--- MATERIAL PROVIDED Enclosed Below ---
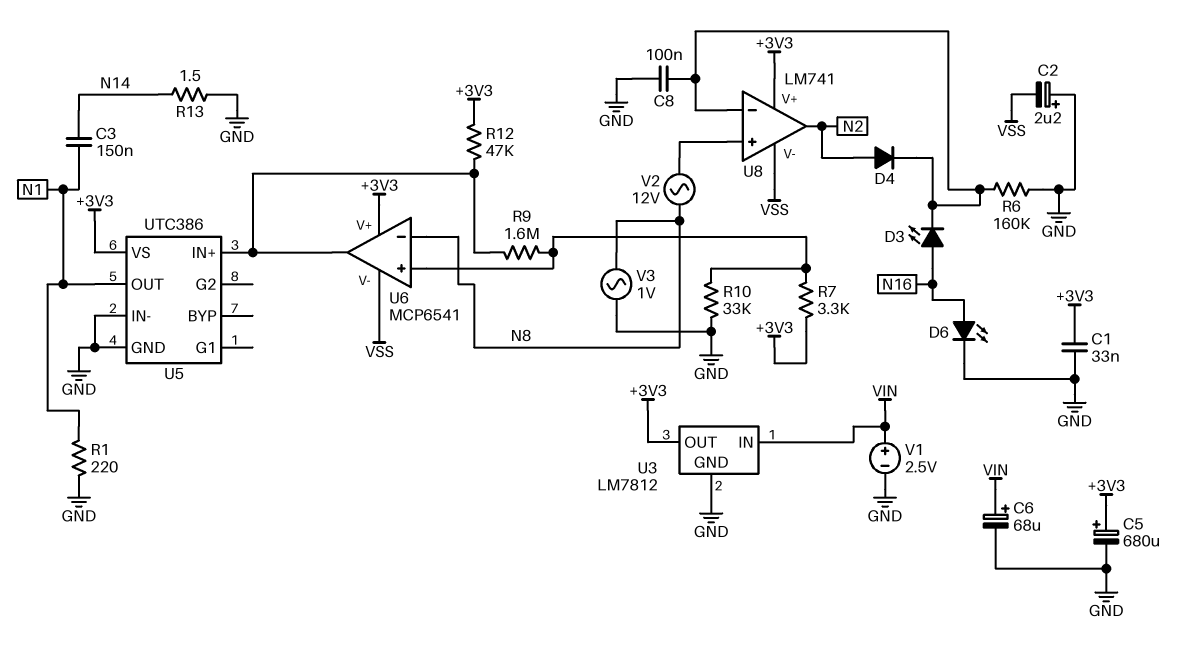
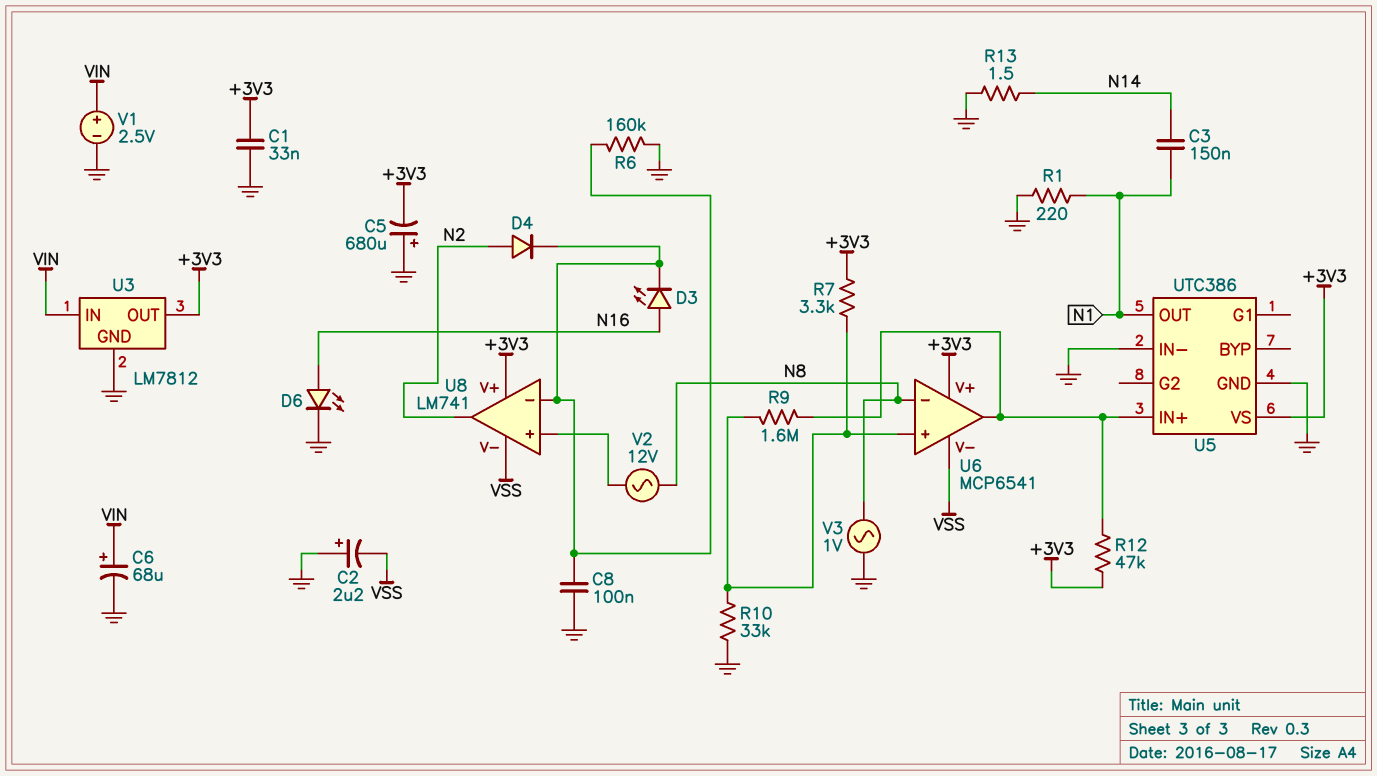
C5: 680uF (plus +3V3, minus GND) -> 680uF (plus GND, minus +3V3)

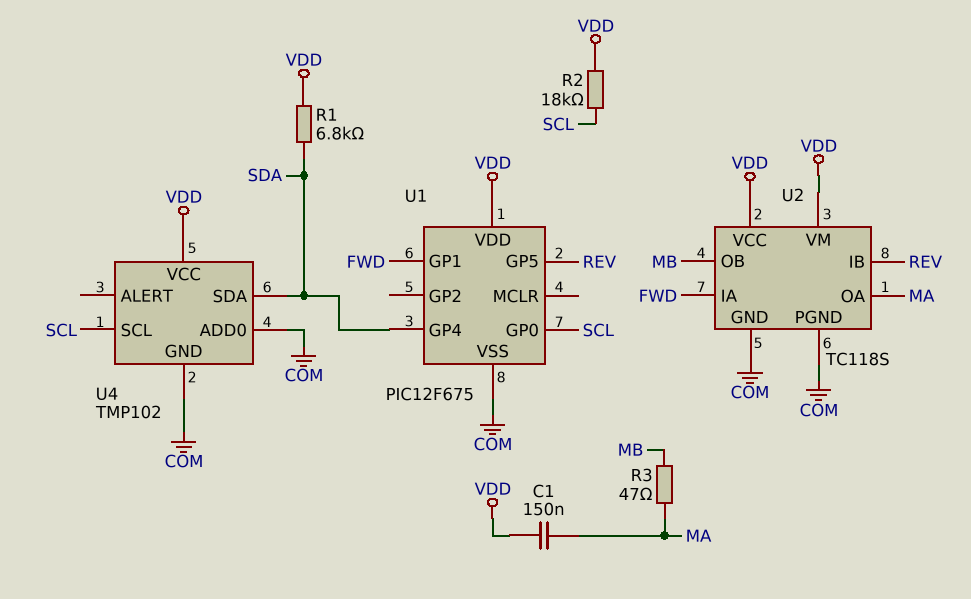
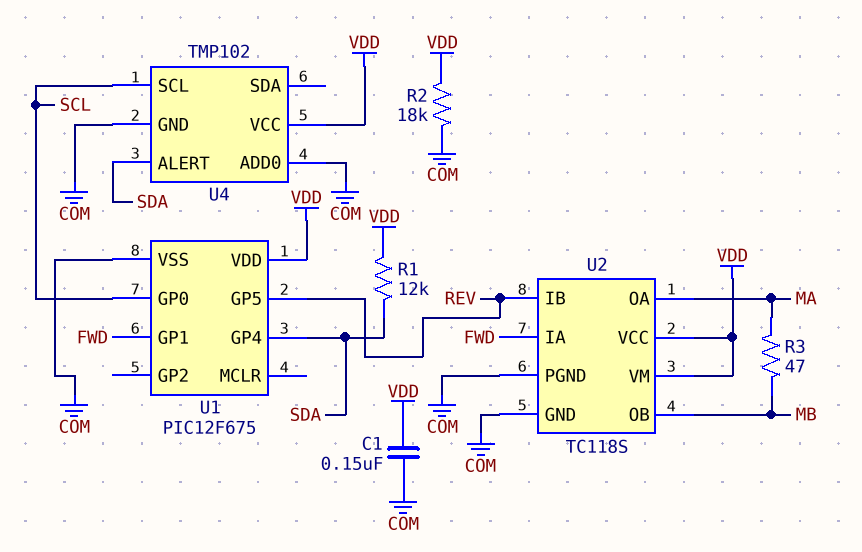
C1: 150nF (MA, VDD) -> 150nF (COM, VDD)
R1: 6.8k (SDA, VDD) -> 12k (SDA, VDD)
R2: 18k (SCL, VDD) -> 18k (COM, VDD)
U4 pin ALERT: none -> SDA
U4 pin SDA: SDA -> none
--- End of Enclosed MATERIAL PROVIDED ---
--- MATERIAL PROVIDED Enclosed Below ---
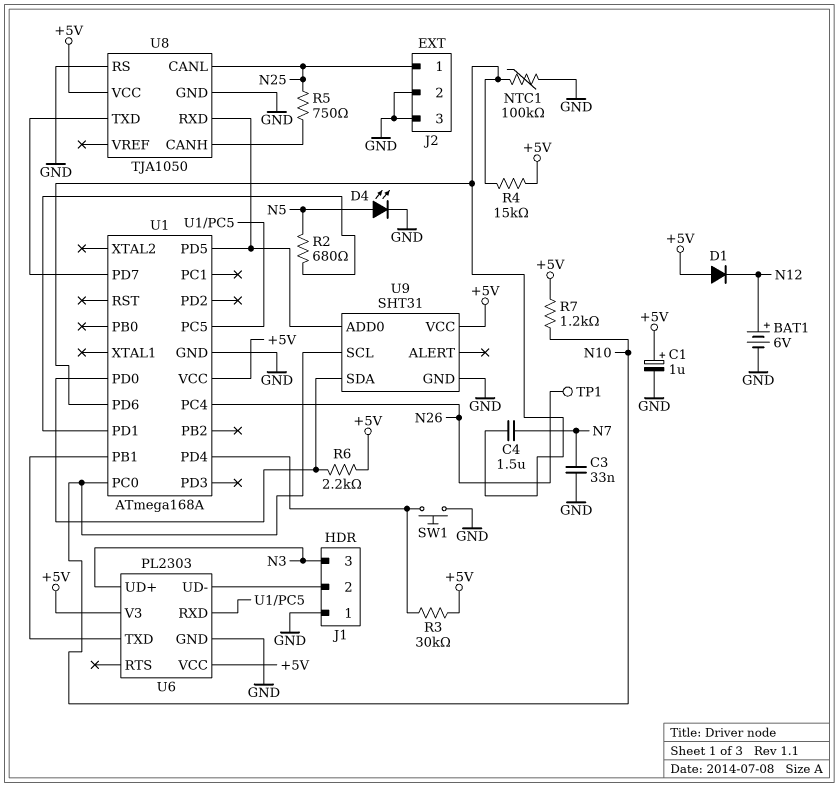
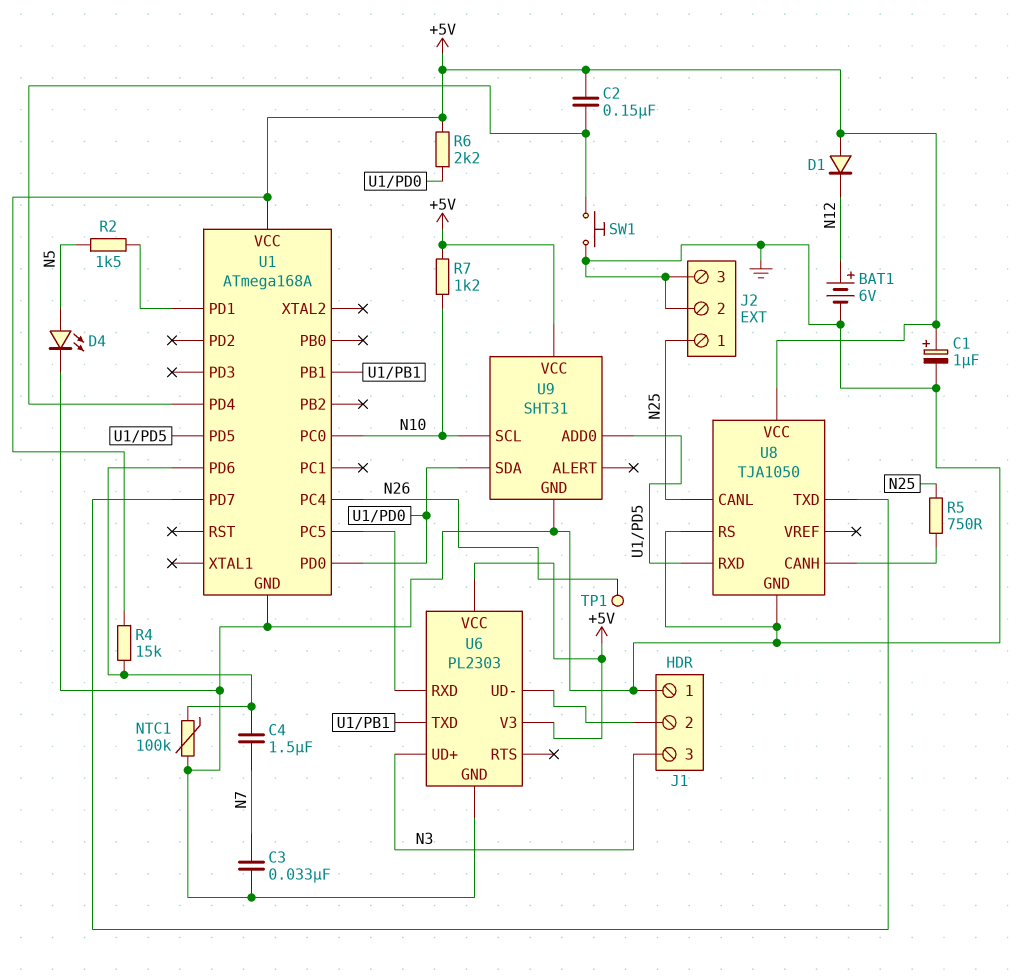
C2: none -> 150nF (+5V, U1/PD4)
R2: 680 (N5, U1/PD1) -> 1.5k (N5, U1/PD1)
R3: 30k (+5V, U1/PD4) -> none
--- End of Enclosed MATERIAL PROVIDED ---
**TO DO:** Taking the entries above, write out exactly the lines starting with the line containing "C2: none -> 150nF (+5V, U1/PD4)" and going on through the line containing "R3: 30k (+5V, U1/PD4) -> none", both included, and nothing else.

**RESPONSE FOR THIS EXERCISE:**
C2: none -> 150nF (+5V, U1/PD4)
R2: 680 (N5, U1/PD1) -> 1.5k (N5, U1/PD1)
R3: 30k (+5V, U1/PD4) -> none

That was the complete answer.